:: Source records
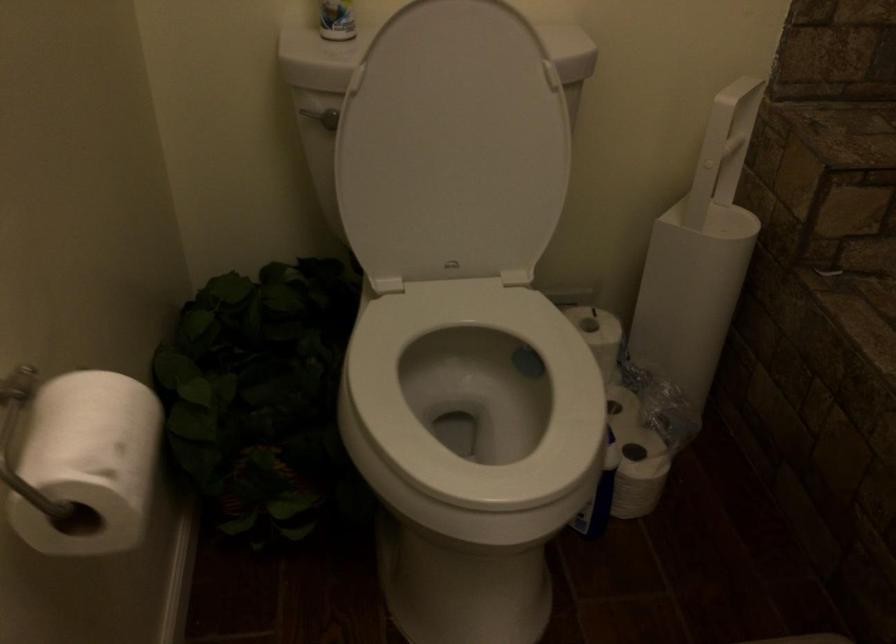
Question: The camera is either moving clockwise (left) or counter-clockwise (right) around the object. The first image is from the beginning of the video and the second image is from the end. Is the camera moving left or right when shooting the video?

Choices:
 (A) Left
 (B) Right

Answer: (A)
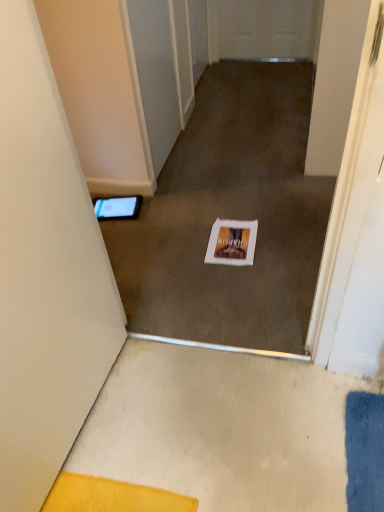
Locate an element on the screen. This screenshot has width=384, height=512. vacant area in front of white paper at center is located at coordinates (238, 284).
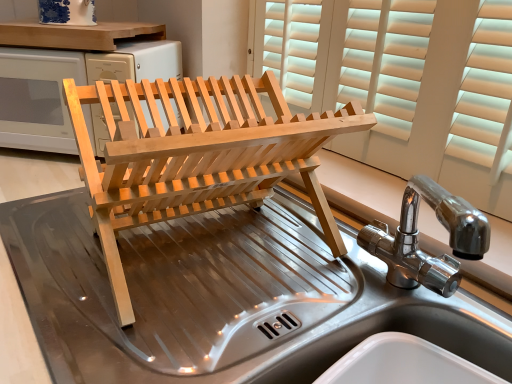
::::
What you have to do. Copy every line of the records above word for word, without the pictures.

Solved problem.
Question: The camera is either moving clockwise (left) or counter-clockwise (right) around the object. The first image is from the beginning of the video and the second image is from the end. Is the camera moving left or right when shooting the video?

Choices:
 (A) Left
 (B) Right

Answer: (A)
Locate an element on the screen. This screenshot has width=384, height=512. vacant area in front of white paper at center is located at coordinates (238, 284).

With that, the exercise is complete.